**What you are asked to do**: Of all the lines in the entries below, give again exactly those starting at the line containing "(328, 666) = (228, 440): grey" and ending at the line containing "(1004, 349) = (625, 251): grey", both ends included, and no others.

**Extracted data**:
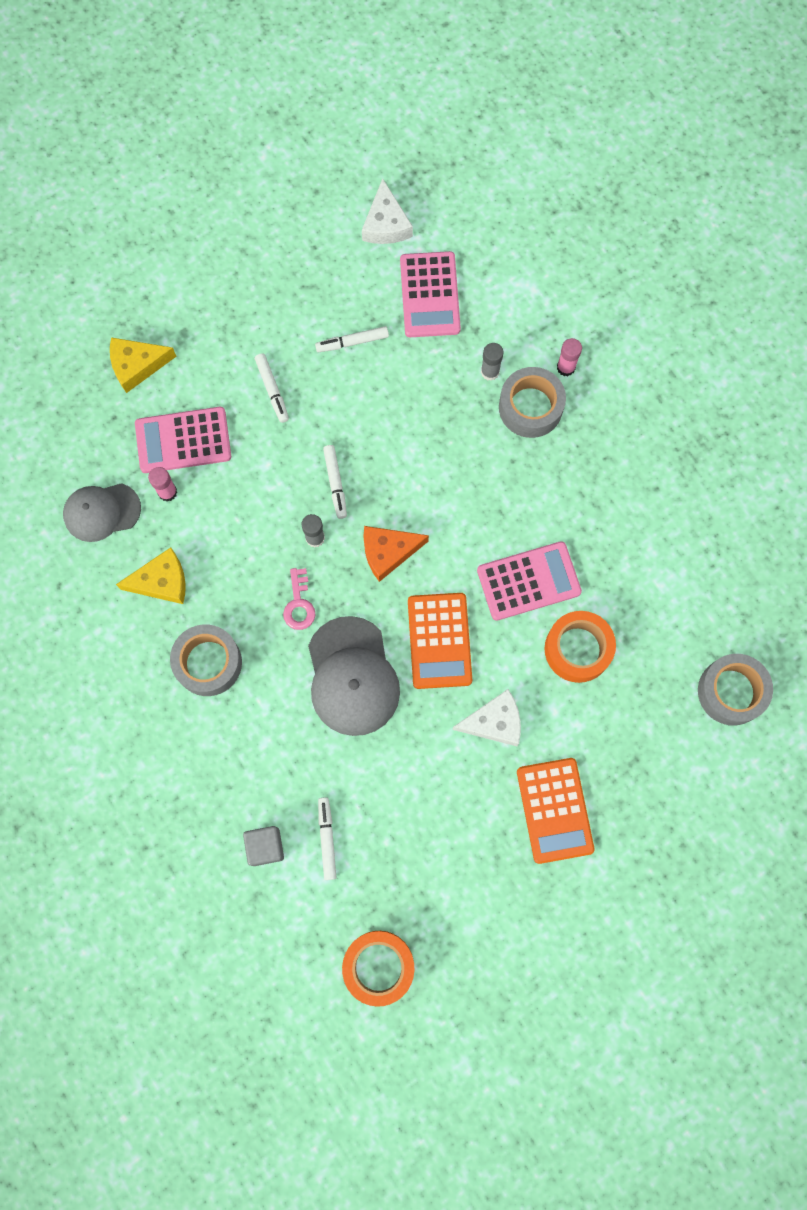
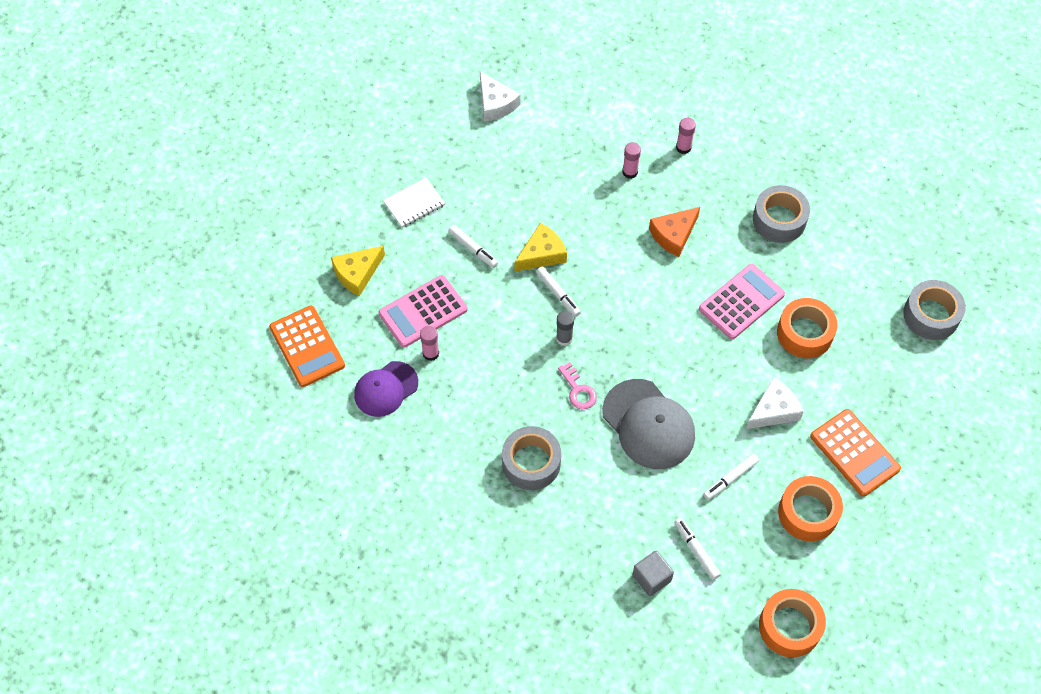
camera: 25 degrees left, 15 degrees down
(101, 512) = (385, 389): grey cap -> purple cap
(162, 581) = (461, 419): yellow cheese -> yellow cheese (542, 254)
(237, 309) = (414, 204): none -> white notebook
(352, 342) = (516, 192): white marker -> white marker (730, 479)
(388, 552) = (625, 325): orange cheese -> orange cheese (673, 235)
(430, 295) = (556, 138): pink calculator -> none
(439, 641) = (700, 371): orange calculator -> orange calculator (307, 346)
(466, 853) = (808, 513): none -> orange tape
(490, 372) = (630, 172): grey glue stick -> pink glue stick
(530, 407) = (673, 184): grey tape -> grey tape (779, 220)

* * *

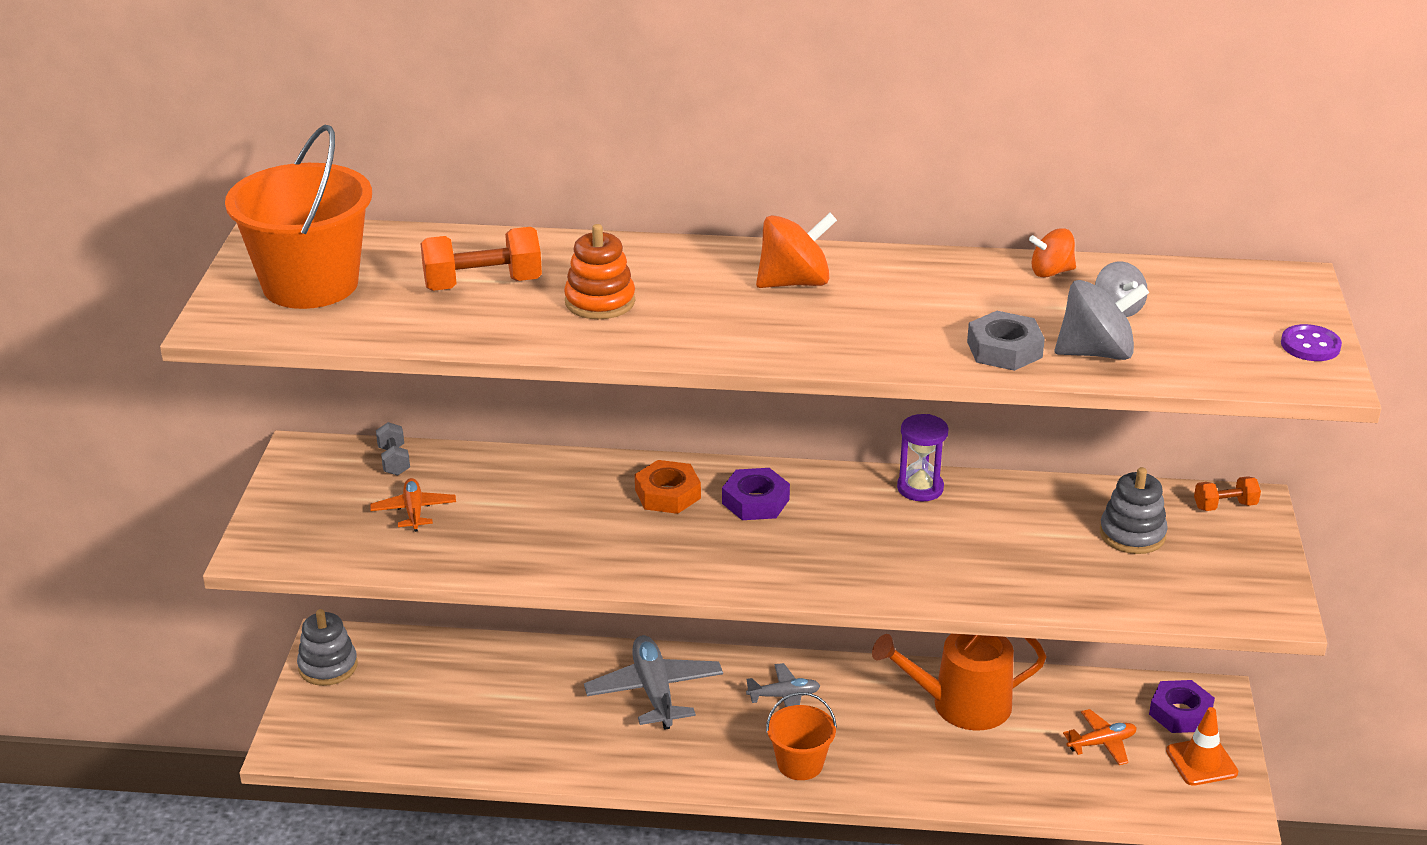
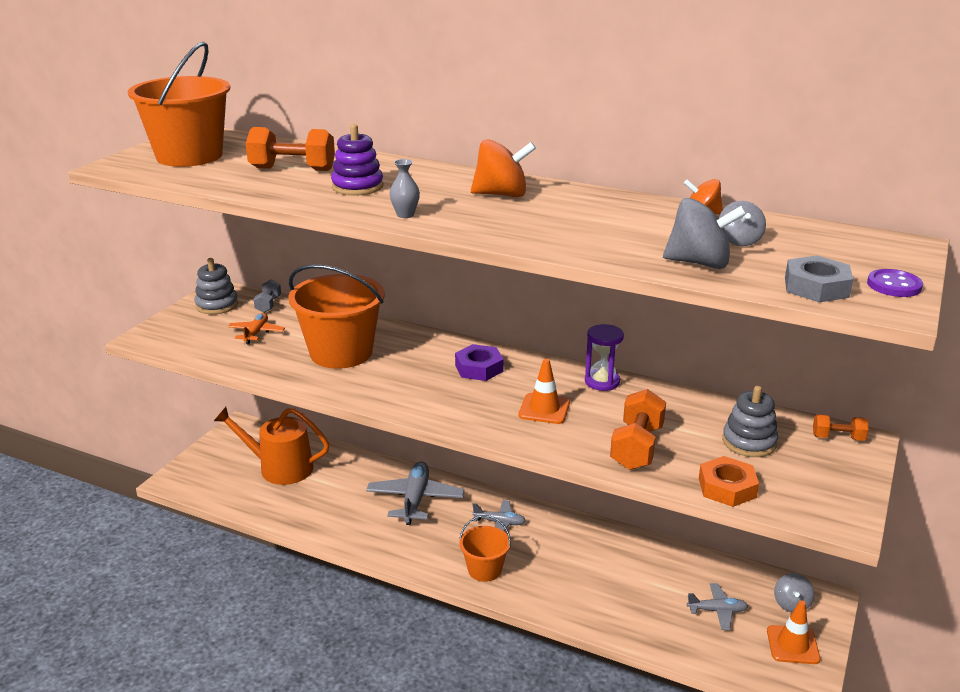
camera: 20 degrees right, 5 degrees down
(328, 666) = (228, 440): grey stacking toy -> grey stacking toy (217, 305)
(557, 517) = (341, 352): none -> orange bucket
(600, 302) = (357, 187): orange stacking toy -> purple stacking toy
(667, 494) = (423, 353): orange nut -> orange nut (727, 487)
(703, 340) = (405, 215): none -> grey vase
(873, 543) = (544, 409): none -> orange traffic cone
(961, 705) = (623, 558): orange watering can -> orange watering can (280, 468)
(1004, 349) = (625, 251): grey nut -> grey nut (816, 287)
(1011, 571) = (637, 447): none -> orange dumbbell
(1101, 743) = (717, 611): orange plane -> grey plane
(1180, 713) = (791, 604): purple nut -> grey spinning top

**Your solution**:
(328, 666) = (228, 440): grey stacking toy -> grey stacking toy (217, 305)
(557, 517) = (341, 352): none -> orange bucket
(600, 302) = (357, 187): orange stacking toy -> purple stacking toy
(667, 494) = (423, 353): orange nut -> orange nut (727, 487)
(703, 340) = (405, 215): none -> grey vase
(873, 543) = (544, 409): none -> orange traffic cone
(961, 705) = (623, 558): orange watering can -> orange watering can (280, 468)
(1004, 349) = (625, 251): grey nut -> grey nut (816, 287)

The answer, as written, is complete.